• Instructions for the task:
Report the number of lines in the data where the word "turquoise" appears, and add no other text.

• Data records:
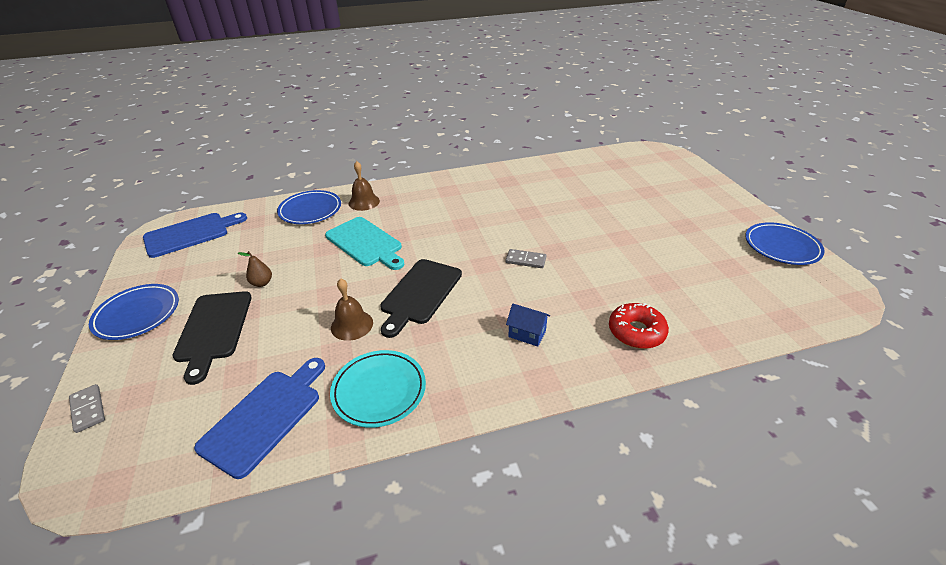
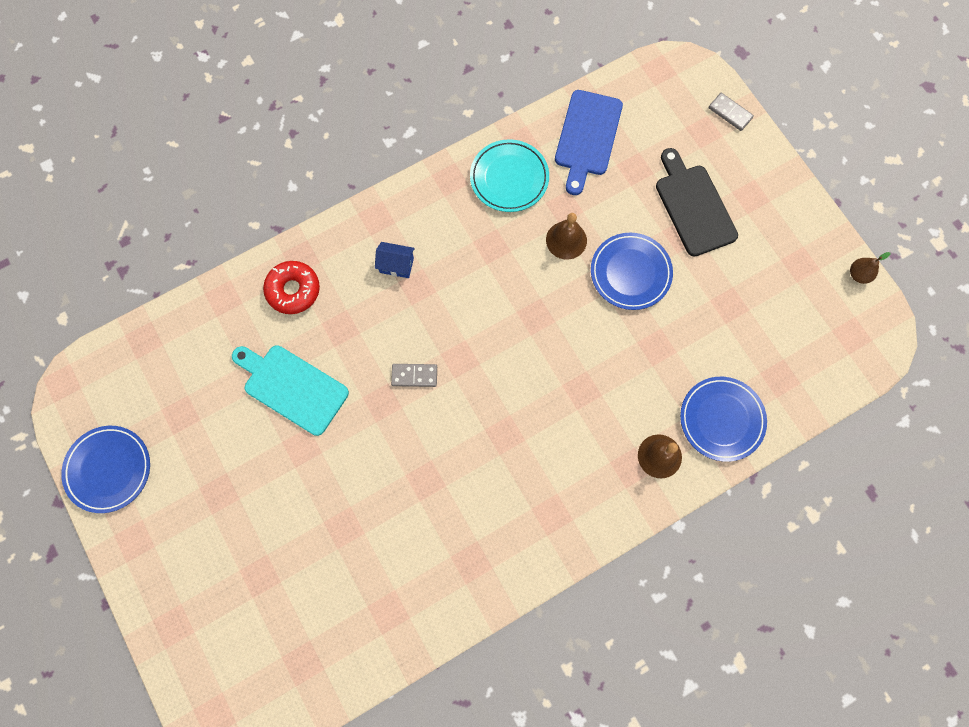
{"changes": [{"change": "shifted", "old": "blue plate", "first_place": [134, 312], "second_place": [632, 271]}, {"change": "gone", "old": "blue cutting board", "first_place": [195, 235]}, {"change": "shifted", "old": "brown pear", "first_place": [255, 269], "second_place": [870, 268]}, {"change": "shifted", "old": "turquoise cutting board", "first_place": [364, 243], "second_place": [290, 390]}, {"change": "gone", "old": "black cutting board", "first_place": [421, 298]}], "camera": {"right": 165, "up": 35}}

...

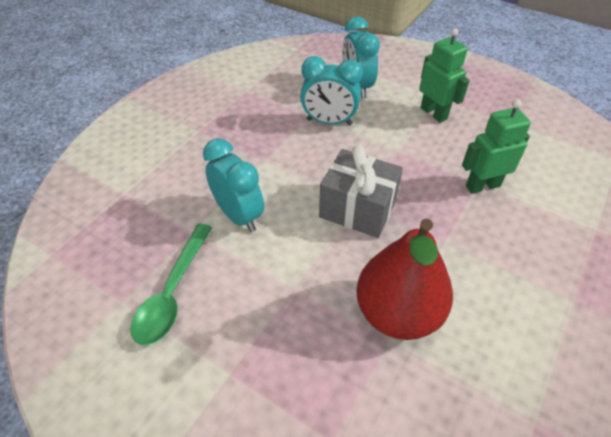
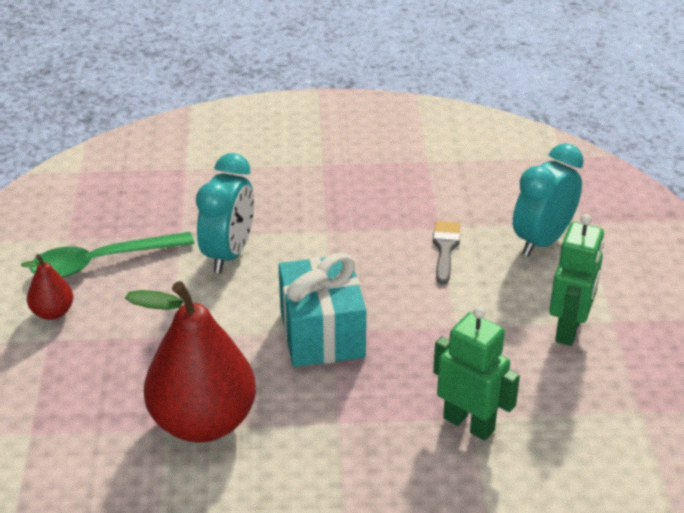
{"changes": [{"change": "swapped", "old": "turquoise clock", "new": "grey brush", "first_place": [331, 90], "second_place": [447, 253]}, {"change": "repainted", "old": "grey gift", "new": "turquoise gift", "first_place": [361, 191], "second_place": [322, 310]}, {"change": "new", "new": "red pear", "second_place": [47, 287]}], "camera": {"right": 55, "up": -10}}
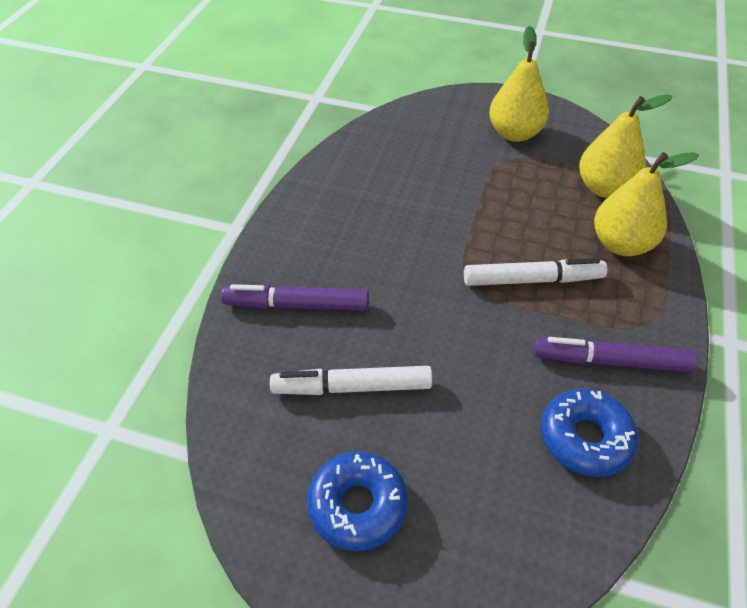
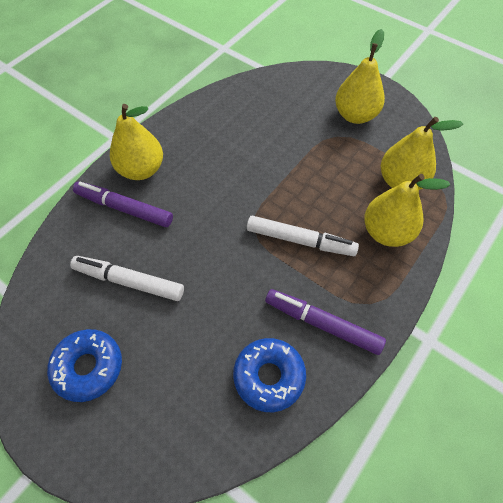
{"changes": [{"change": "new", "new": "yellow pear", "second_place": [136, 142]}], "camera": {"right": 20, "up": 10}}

• Answer section:
2